- [YOUR OBJECTIVE]
What lines in the records below mention "switch"? List them all.

*** Opening of THE DATA ***

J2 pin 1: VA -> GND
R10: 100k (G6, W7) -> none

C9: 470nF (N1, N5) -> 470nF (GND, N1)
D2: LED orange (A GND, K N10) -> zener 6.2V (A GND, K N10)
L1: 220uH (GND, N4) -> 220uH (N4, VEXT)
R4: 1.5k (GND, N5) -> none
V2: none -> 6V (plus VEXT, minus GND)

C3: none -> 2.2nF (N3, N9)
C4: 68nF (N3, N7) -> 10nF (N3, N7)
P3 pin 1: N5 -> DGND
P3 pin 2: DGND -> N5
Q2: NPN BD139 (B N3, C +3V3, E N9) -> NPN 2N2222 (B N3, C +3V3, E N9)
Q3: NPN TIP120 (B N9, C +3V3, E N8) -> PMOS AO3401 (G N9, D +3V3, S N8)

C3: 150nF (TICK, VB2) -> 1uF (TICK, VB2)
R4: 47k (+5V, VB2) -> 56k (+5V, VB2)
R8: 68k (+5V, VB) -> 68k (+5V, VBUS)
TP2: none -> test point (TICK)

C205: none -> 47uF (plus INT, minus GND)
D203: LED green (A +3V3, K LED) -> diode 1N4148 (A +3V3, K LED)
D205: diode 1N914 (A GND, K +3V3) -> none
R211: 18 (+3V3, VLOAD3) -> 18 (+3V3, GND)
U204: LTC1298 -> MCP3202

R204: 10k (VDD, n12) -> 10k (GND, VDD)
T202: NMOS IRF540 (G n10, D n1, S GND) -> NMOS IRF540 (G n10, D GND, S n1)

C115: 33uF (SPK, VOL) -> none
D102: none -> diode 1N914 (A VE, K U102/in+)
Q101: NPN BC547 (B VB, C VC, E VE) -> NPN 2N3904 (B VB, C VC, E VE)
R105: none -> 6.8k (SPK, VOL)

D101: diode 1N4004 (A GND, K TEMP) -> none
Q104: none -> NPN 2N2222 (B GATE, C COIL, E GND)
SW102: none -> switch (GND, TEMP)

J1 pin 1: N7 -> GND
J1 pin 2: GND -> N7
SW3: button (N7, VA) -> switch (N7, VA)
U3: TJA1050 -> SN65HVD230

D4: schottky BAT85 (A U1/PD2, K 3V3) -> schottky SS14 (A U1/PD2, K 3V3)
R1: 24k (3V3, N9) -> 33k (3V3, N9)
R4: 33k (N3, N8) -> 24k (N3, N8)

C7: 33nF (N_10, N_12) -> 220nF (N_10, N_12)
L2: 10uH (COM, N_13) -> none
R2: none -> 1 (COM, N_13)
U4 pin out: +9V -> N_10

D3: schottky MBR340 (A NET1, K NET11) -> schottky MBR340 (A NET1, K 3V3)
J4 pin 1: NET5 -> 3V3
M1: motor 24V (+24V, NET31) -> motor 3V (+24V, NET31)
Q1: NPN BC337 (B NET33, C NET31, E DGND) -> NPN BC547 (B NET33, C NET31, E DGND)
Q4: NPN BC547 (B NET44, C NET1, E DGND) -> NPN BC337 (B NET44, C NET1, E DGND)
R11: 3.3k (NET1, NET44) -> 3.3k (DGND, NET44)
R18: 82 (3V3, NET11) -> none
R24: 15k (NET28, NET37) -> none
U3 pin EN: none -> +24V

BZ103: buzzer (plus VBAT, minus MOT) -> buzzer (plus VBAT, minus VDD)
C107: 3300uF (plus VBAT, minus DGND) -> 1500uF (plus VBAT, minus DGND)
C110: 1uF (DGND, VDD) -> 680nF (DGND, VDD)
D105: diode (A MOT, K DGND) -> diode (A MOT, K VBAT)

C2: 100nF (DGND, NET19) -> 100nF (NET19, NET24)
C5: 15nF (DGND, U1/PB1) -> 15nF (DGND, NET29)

*** Close of THE DATA ***

- [WRITTEN SOLUTION]
SW102: none -> switch (GND, TEMP)
SW3: button (N7, VA) -> switch (N7, VA)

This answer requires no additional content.